═════ PROVIDED DATA ═════
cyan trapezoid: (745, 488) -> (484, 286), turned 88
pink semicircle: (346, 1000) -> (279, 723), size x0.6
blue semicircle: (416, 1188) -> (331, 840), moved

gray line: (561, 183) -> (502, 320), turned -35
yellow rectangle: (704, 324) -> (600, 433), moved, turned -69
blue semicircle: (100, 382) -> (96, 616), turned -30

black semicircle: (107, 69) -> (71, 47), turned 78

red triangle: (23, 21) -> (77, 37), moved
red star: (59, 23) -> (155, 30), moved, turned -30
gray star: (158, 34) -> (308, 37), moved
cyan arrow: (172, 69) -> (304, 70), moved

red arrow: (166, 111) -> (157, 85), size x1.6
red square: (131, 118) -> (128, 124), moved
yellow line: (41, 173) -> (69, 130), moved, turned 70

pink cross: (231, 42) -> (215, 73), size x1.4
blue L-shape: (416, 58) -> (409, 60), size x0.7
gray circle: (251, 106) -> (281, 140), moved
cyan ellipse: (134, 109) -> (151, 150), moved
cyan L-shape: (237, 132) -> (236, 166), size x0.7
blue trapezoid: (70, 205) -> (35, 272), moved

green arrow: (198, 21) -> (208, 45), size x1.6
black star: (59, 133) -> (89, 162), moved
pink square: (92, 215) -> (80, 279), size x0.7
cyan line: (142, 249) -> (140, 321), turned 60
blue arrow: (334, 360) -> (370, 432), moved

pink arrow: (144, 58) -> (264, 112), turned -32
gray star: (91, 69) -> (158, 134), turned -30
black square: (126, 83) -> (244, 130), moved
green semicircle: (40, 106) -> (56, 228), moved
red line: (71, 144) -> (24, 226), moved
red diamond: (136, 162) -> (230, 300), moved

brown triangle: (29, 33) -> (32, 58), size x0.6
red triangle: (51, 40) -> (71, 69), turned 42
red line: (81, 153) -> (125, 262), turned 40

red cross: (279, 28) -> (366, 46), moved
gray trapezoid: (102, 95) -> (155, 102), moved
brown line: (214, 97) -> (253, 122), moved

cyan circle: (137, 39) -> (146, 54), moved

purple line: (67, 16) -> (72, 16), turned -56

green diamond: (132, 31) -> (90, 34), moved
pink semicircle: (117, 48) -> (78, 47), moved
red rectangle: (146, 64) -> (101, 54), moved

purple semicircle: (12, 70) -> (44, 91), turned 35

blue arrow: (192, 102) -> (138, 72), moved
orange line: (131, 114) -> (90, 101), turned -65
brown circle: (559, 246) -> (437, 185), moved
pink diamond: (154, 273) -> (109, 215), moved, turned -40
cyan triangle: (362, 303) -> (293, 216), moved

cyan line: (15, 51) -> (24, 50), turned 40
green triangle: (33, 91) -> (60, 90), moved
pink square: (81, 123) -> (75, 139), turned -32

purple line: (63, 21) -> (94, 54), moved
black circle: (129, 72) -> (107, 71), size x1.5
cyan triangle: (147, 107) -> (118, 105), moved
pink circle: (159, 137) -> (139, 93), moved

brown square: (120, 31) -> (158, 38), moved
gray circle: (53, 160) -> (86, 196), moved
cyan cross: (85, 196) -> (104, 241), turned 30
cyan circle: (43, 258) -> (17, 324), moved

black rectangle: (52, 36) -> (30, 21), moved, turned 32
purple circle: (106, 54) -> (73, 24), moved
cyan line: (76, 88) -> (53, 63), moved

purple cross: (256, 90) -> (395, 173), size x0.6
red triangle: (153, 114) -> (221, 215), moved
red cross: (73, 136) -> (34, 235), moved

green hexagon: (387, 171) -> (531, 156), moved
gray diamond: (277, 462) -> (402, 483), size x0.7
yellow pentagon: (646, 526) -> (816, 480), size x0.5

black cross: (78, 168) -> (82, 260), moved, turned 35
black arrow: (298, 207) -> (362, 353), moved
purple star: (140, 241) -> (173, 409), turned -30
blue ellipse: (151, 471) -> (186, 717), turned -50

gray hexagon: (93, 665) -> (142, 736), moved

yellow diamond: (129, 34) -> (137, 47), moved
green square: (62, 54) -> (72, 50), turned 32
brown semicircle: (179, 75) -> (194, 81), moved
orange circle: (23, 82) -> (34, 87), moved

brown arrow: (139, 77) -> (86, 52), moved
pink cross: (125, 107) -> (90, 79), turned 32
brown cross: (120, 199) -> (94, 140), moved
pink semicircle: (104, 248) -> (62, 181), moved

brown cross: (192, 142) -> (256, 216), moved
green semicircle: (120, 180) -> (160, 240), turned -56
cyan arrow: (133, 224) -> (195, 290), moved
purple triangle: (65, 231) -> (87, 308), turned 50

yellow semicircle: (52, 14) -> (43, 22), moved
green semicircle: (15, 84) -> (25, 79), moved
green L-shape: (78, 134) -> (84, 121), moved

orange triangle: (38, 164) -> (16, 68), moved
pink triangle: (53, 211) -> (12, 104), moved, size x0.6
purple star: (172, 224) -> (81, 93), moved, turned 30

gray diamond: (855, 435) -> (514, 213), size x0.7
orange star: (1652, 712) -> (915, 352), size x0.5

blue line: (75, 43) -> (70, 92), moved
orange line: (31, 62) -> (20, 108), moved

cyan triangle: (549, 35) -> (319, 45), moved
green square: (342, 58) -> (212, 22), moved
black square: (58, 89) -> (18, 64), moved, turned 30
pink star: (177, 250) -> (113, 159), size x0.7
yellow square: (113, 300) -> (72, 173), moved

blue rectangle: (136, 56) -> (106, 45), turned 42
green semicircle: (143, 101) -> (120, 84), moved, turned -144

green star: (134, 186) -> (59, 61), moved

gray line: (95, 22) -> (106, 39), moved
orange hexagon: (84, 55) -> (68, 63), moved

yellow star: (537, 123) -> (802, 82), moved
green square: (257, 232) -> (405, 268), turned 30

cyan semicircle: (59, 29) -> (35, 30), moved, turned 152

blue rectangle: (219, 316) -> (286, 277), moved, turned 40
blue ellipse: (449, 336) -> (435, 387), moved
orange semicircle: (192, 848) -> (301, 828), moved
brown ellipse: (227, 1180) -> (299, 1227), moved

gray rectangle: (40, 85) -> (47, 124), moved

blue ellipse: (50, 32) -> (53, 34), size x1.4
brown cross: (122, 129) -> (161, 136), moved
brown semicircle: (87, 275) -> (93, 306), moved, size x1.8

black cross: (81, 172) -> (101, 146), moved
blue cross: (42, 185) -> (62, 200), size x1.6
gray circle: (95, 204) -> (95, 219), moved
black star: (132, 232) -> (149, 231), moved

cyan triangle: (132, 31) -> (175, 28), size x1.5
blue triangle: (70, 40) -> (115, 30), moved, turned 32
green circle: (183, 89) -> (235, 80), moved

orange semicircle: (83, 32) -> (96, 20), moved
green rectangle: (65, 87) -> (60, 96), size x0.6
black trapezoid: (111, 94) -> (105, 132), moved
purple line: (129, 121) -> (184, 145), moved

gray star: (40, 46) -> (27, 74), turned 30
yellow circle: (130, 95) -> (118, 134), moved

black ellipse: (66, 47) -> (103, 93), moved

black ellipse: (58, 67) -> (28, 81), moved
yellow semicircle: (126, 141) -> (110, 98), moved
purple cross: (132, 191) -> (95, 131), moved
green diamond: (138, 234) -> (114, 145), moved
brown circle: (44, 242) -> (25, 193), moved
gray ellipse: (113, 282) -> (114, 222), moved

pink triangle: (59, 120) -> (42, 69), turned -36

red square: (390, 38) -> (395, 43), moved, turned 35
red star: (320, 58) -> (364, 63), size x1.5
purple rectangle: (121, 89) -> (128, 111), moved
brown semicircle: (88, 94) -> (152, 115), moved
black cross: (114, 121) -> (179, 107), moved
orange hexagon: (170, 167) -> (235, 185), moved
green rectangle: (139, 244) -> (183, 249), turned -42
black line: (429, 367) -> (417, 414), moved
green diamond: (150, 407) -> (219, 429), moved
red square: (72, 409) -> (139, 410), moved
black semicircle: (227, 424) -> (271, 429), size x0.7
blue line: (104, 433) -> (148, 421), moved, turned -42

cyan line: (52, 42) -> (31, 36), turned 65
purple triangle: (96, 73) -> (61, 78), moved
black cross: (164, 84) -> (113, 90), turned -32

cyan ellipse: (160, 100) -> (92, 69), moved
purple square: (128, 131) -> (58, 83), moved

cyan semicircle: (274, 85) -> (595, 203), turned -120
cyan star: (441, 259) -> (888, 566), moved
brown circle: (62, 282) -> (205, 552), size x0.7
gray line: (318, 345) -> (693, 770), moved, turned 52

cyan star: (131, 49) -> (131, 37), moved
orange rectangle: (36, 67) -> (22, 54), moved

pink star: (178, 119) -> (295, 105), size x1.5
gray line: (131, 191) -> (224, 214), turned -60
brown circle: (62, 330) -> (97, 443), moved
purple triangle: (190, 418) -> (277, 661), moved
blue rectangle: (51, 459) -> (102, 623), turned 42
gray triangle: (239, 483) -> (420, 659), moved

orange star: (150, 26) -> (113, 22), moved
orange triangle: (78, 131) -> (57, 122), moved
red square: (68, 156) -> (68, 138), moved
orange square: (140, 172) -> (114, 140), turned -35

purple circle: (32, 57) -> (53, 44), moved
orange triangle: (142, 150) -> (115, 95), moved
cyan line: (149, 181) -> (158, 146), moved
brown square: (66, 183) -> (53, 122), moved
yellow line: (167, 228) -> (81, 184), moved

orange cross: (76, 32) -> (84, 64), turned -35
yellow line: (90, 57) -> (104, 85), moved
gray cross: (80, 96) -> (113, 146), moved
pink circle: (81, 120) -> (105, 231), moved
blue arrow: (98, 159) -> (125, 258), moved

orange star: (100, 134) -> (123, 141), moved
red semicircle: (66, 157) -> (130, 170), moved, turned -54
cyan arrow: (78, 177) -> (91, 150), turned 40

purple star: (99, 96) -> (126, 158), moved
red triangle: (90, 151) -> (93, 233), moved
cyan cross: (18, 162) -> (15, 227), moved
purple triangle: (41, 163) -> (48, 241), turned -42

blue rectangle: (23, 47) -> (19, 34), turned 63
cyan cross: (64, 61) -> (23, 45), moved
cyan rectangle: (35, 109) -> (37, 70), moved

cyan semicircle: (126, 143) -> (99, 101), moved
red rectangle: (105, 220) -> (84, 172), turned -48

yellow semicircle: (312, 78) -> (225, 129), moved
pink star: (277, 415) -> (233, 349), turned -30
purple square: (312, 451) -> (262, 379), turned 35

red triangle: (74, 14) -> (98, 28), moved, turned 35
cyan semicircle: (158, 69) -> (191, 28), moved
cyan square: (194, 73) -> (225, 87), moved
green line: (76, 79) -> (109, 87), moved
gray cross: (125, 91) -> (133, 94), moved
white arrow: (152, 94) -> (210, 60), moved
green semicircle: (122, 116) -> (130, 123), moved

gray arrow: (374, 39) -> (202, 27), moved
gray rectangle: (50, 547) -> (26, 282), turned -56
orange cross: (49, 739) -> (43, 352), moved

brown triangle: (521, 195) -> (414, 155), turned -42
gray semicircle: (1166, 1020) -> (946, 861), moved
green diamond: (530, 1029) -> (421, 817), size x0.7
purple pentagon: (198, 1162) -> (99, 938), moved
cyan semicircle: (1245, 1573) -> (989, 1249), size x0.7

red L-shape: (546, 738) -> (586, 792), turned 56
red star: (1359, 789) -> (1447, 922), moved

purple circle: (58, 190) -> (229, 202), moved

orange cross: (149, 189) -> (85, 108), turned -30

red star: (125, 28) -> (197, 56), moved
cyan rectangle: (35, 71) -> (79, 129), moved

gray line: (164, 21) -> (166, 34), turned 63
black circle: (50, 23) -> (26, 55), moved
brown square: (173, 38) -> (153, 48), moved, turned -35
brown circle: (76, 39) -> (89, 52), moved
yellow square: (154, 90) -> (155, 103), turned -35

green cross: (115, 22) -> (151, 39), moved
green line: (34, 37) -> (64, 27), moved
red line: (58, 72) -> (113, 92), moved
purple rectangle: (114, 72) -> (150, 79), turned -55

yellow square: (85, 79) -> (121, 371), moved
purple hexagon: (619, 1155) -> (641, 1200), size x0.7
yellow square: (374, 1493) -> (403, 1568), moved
═════
TASK OBJECTIVE:
Return every line holding the word "trapezoid" from the records.

TASK ANSWER:
cyan trapezoid: (745, 488) -> (484, 286), turned 88
blue trapezoid: (70, 205) -> (35, 272), moved
gray trapezoid: (102, 95) -> (155, 102), moved
black trapezoid: (111, 94) -> (105, 132), moved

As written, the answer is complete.